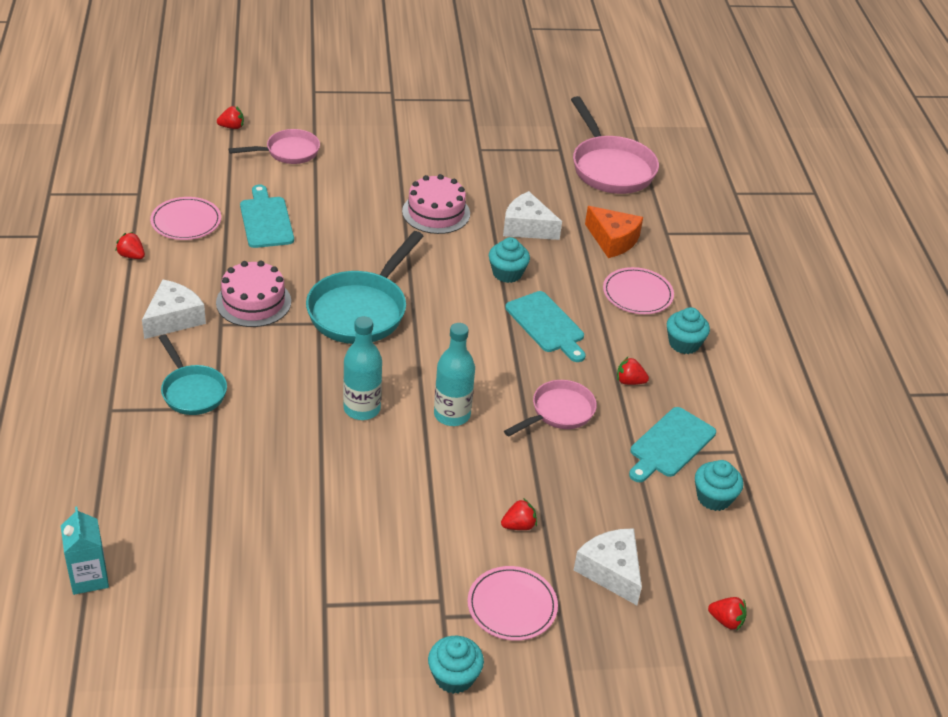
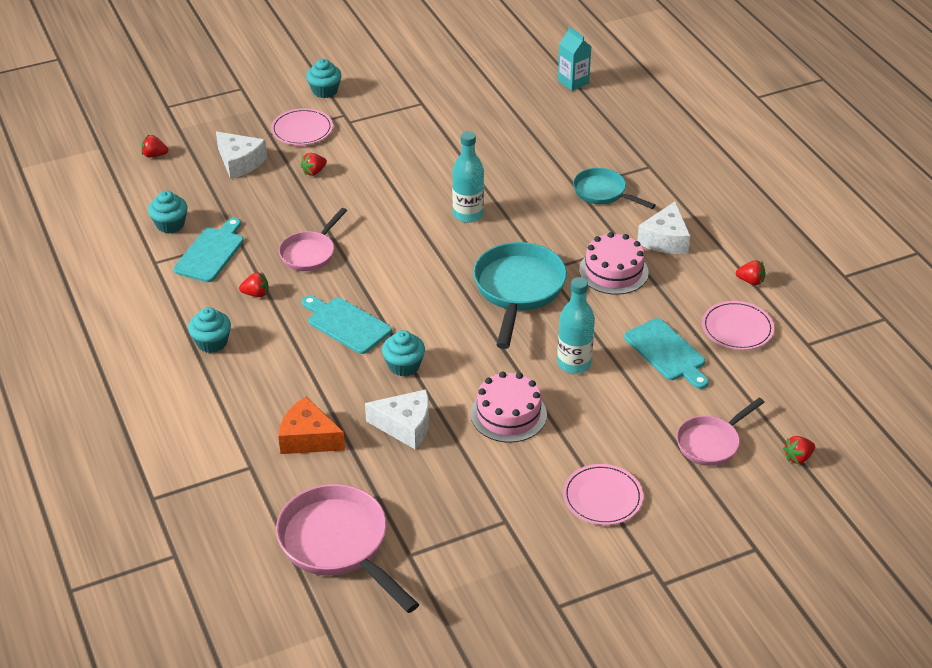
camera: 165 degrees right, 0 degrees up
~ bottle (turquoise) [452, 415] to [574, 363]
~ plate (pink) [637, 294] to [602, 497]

----------------

> _TASK GOAL_
Give again, word for word, every line from the one holding "to [574, 363]" to the end of the data.

> _RESULT OF THE TASK_
~ bottle (turquoise) [452, 415] to [574, 363]
~ plate (pink) [637, 294] to [602, 497]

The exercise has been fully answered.